Directions: Only the stretch below from the line holding "corazón/turquesa | centre" through the line holding "degrees clockwise |" should be restated, word for word and with both ends included; pictures stay out.

Source records
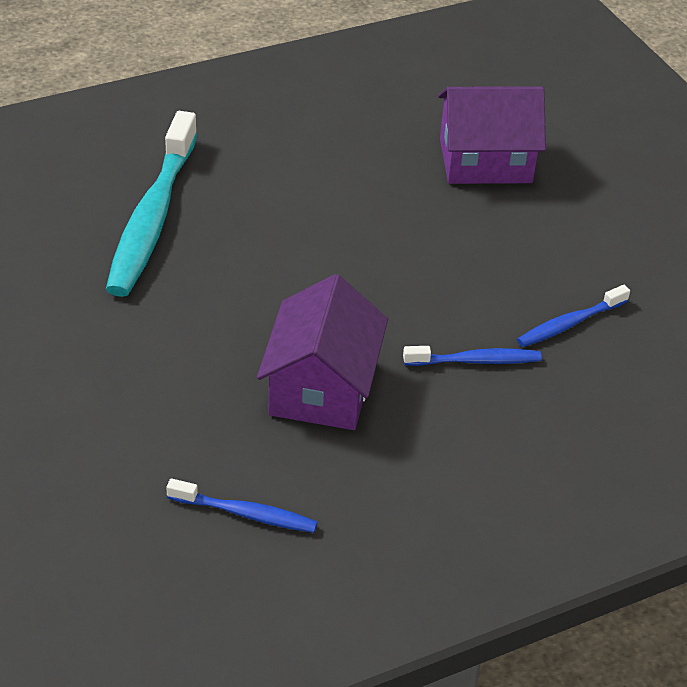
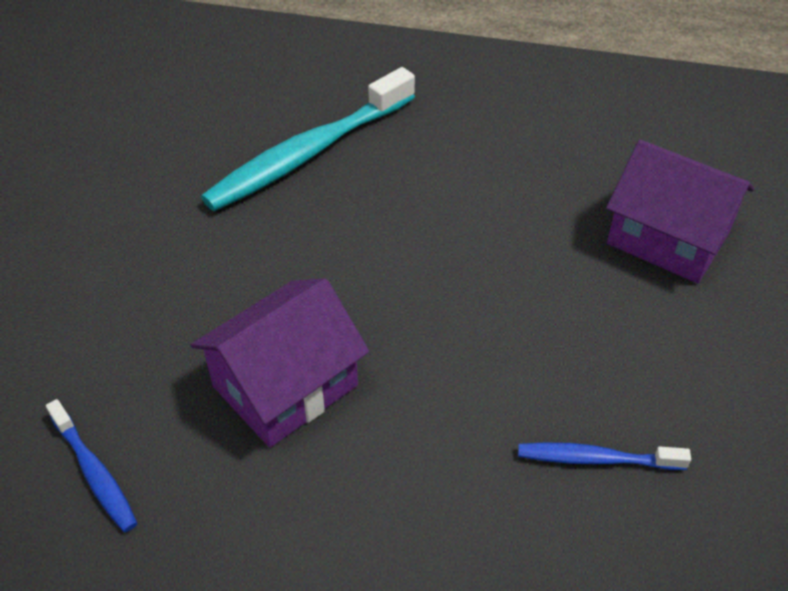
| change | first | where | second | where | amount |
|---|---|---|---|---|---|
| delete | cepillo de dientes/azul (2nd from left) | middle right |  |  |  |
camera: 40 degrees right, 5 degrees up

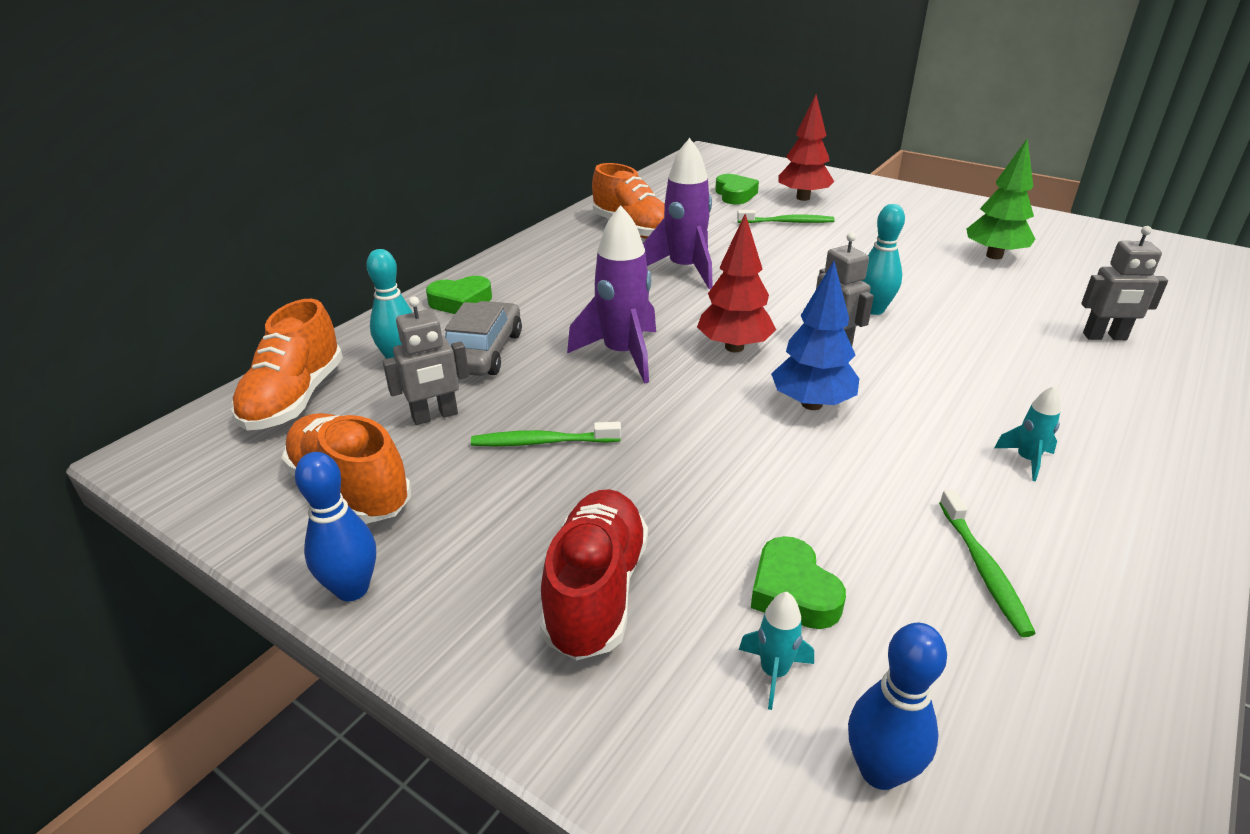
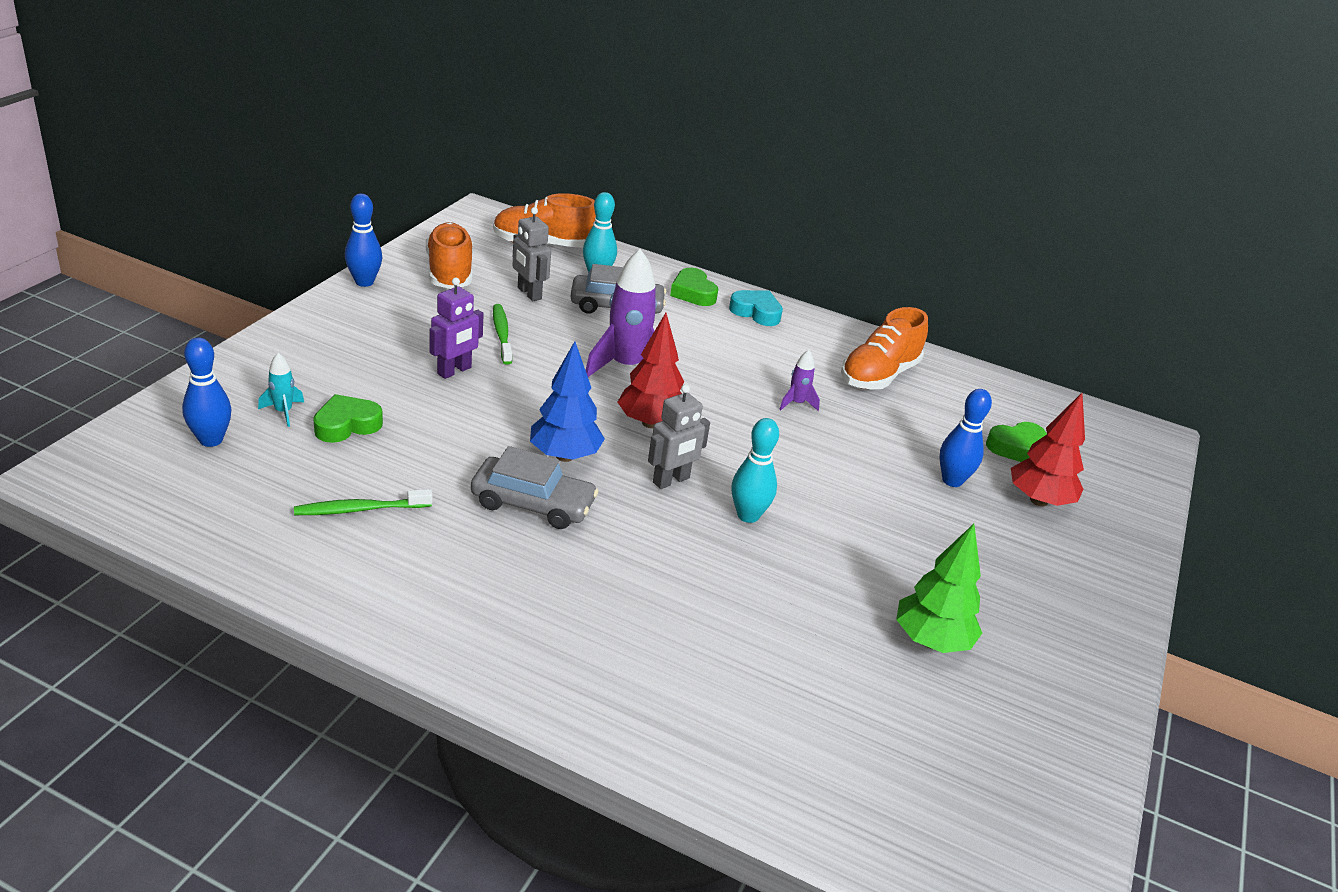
| change | first | where | second | where | amount |
|---|---|---|---|---|---|
| delete | zapato/rojo | bottom centre |  |  |  |
| delete | cohete/turquesa (2nd from left) | middle right |  |  |  |
| delete | robot/gris (3rd from left) | middle right |  |  |  |
| insert |  |  | robot/morado | centre |  |
| insert |  |  | coche/gris (1st from left) | centre |  |
| insert |  |  | corazón/turquesa | centre |  |
| replace | cepillo de dientes/verde (2nd from left) | top centre | bolo/azul (3rd from left) | middle right |  |
| rotate | zapato/naranja (2nd from left in the first image) | middle left | zapato/naranja (1st from left) | top centre | 45 degrees counterclockwise |
| resize | cohete/morado (2nd from left) | top centre |  | centre | x0.48 |
camera: 75 degrees right, 0 degrees up

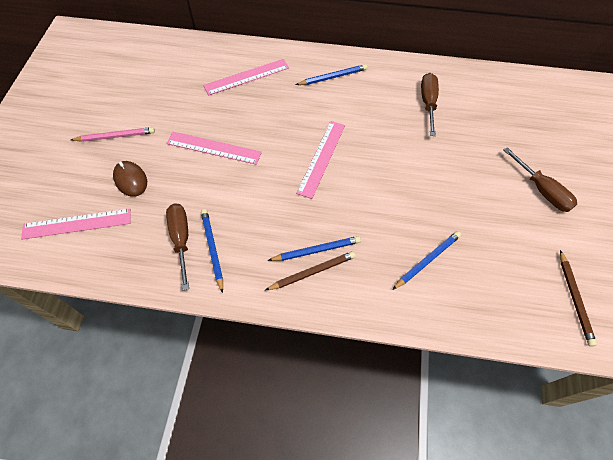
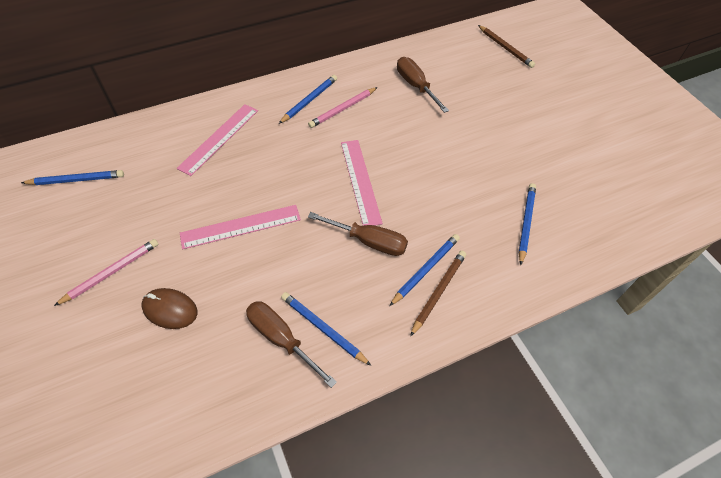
| change | first | where | second | where | amount |
|---|---|---|---|---|---|
| delete | regla/rosa (1st from left) | middle left |  |  |  |
| insert |  |  | lápiz/azul (1st from left) | middle left |  |
| insert |  |  | lápiz/rosa (2nd from left) | top centre |  |
| move | destornillador/marrón (3rd from left in the first image) | middle right | destornillador/marrón (2nd from left) | centre |  |
| move | lápiz/marrón (2nd from left) | middle right |  | top right |  |
camera: 35 degrees left, 5 degrees down

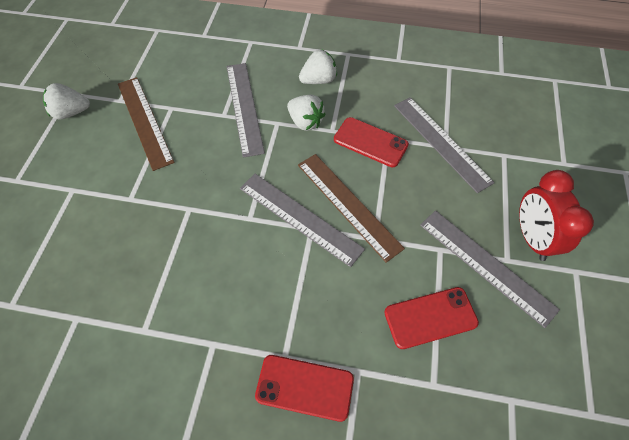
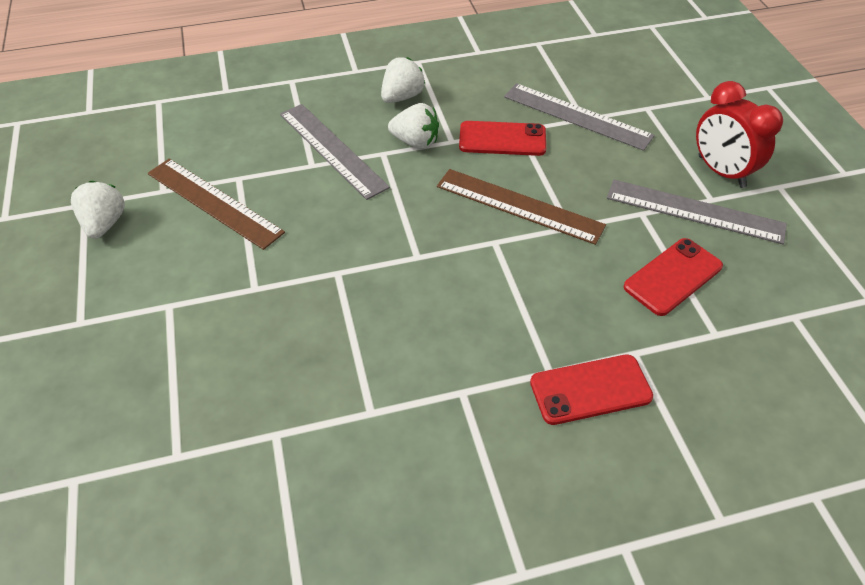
| change | first | where | second | where | amount |
|---|---|---|---|---|---|
| delete | regla/gris (2nd from left) | centre |  |  |  |
| rotate | fresa/blanco (1st from left) | top left |  | middle left | 120 degrees clockwise |
camera: 25 degrees left, 10 degrees down

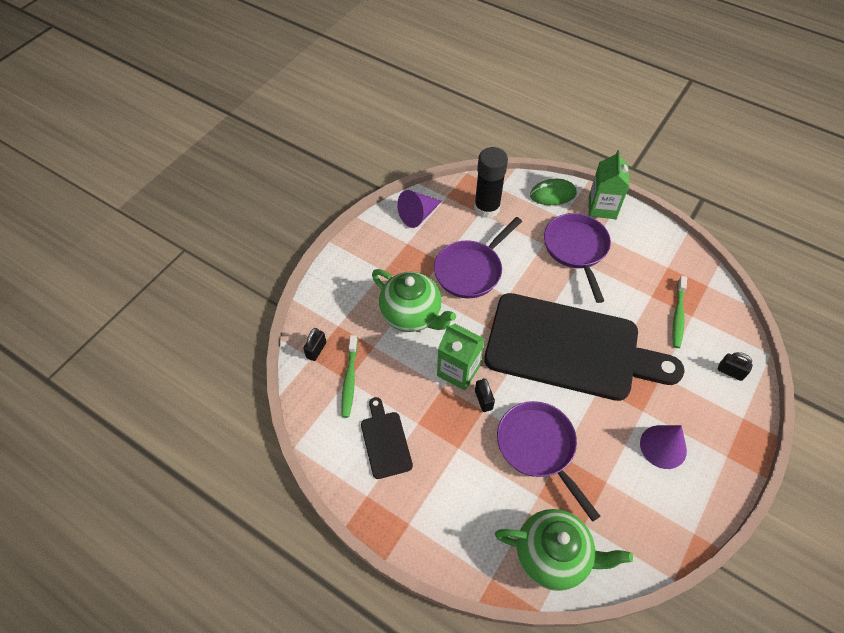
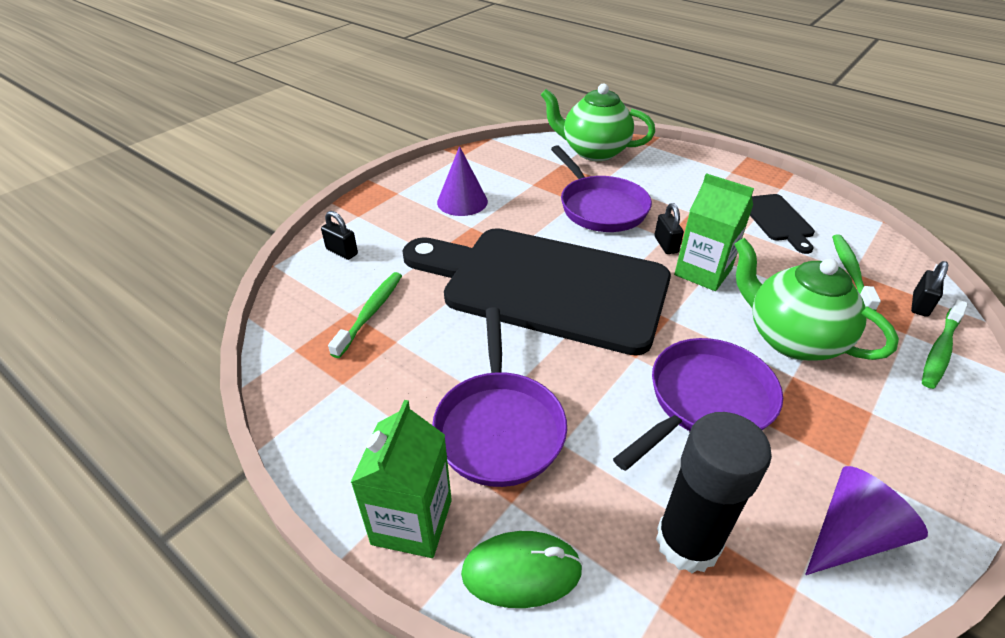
| change | first | where | second | where | amount |
|---|---|---|---|---|---|
| insert |  |  | cepillo de dientes/verde (3rd from left) | middle right |  |
camera: 175 degrees left, 15 degrees down

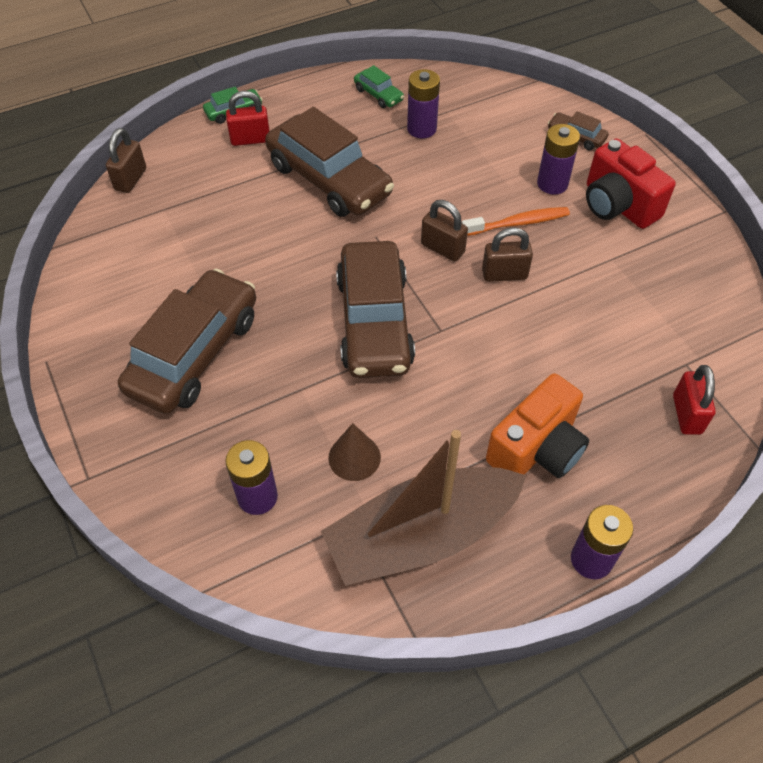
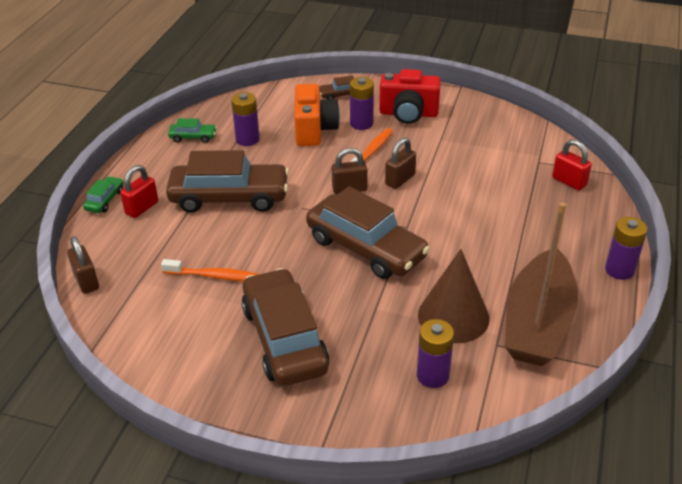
| change | first | where | second | where | amount |
|---|---|---|---|---|---|
| insert |  |  | cepillo de dientes/naranja (1st from left) | middle left |  |
| move | cámara/naranja | middle right |  | top centre |  |
| resize | cono/marrón | centre |  | centre | x1.74 |
camera: 45 degrees left, 15 degrees down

Exercise solution:
| insert |  |  | corazón/turquesa | centre |  |
| replace | cepillo de dientes/verde (2nd from left) | top centre | bolo/azul (3rd from left) | middle right |  |
| rotate | zapato/naranja (2nd from left in the first image) | middle left | zapato/naranja (1st from left) | top centre | 45 degrees counterclockwise |
| resize | cohete/morado (2nd from left) | top centre |  | centre | x0.48 |
camera: 75 degrees right, 0 degrees up

| change | first | where | second | where | amount |
|---|---|---|---|---|---|
| delete | regla/rosa (1st from left) | middle left |  |  |  |
| insert |  |  | lápiz/azul (1st from left) | middle left |  |
| insert |  |  | lápiz/rosa (2nd from left) | top centre |  |
| move | destornillador/marrón (3rd from left in the first image) | middle right | destornillador/marrón (2nd from left) | centre |  |
| move | lápiz/marrón (2nd from left) | middle right |  | top right |  |
camera: 35 degrees left, 5 degrees down

| change | first | where | second | where | amount |
|---|---|---|---|---|---|
| delete | regla/gris (2nd from left) | centre |  |  |  |
| rotate | fresa/blanco (1st from left) | top left |  | middle left | 120 degrees clockwise |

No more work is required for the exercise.